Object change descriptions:
+ + + + +

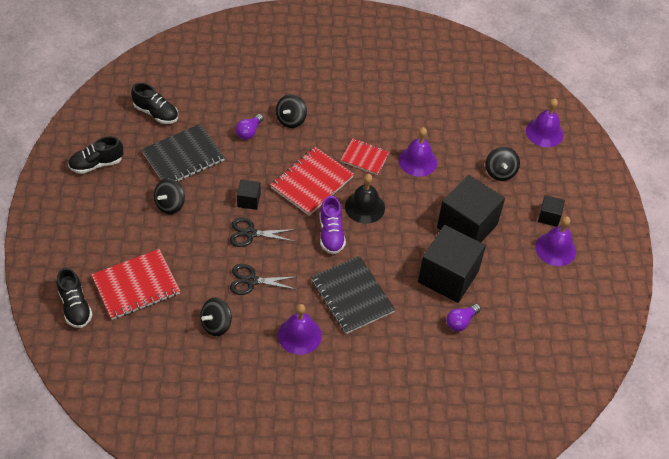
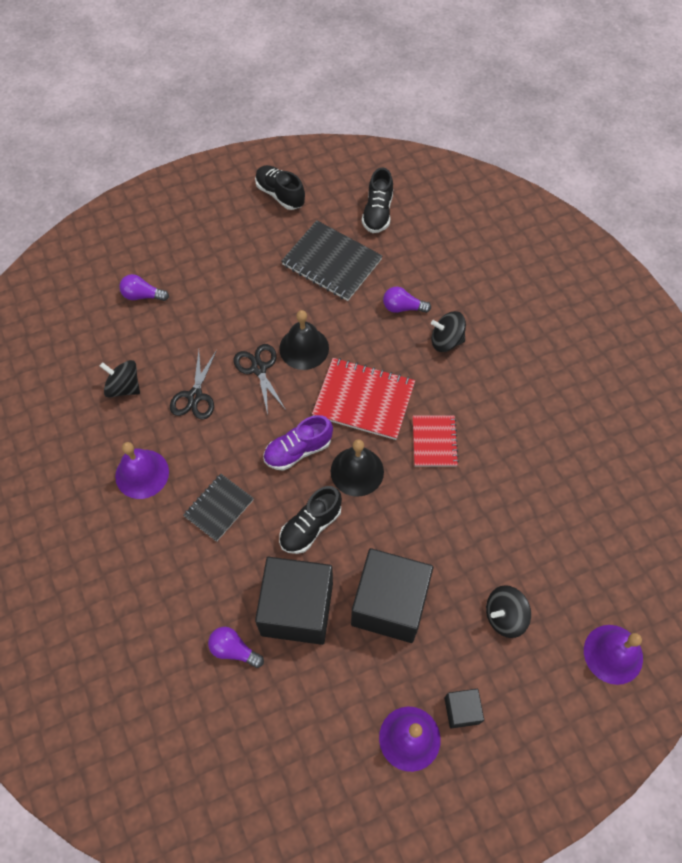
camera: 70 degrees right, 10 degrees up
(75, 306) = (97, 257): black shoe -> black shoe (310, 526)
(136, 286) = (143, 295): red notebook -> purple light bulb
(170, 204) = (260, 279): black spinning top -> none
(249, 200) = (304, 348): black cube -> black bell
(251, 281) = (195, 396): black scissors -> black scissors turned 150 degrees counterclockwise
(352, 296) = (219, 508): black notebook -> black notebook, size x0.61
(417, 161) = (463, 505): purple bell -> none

+ + + + +

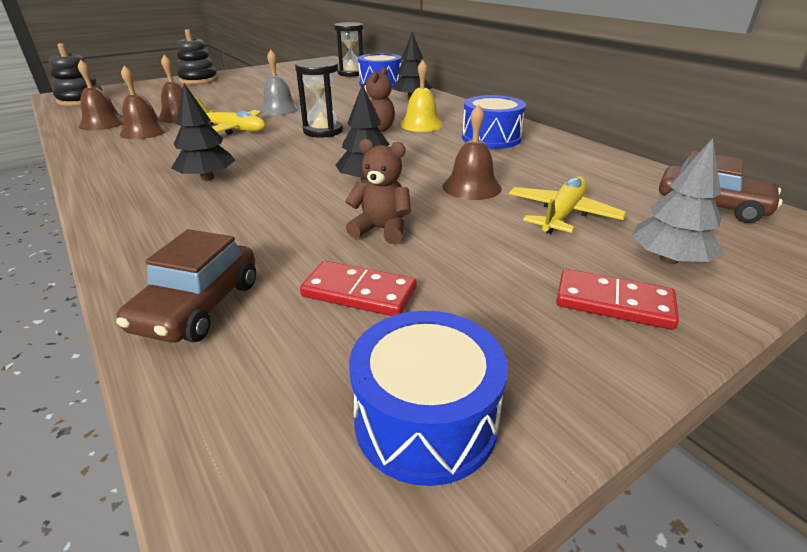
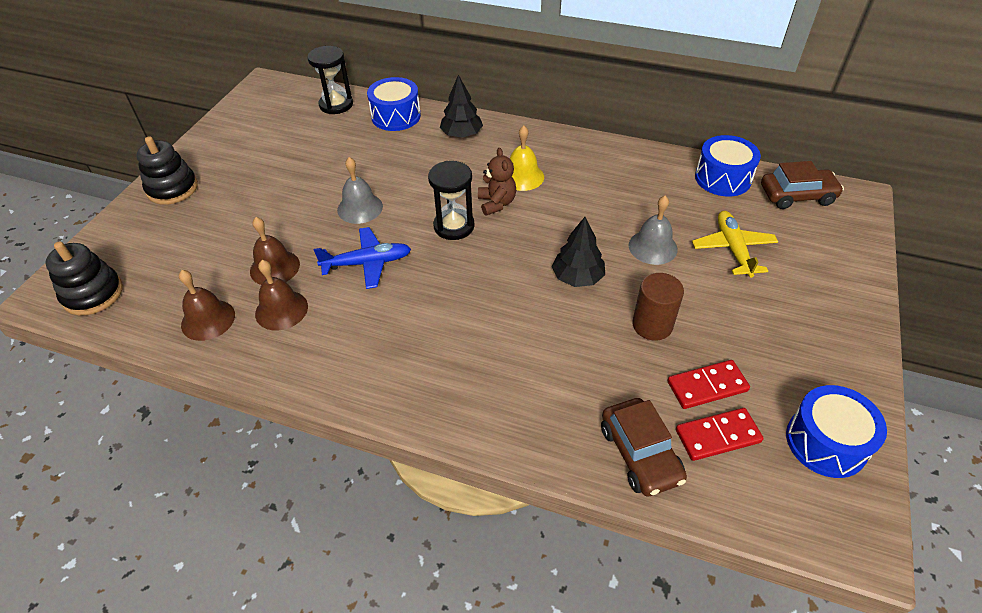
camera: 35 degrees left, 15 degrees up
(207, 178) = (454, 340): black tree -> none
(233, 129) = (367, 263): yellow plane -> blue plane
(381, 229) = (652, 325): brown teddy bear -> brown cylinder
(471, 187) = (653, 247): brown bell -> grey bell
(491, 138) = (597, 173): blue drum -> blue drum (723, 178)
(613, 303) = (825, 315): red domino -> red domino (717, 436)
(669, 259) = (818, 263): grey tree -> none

+ + + + +

Return the span of lines in the data above that opens at the line with "(136, 286) = (143, 295): red" and closes at the line with "(417, 161) = (463, 505): purple bell -> none", exactly, ends included, nothing else.

Written answer:
(136, 286) = (143, 295): red notebook -> purple light bulb
(170, 204) = (260, 279): black spinning top -> none
(249, 200) = (304, 348): black cube -> black bell
(251, 281) = (195, 396): black scissors -> black scissors turned 150 degrees counterclockwise
(352, 296) = (219, 508): black notebook -> black notebook, size x0.61
(417, 161) = (463, 505): purple bell -> none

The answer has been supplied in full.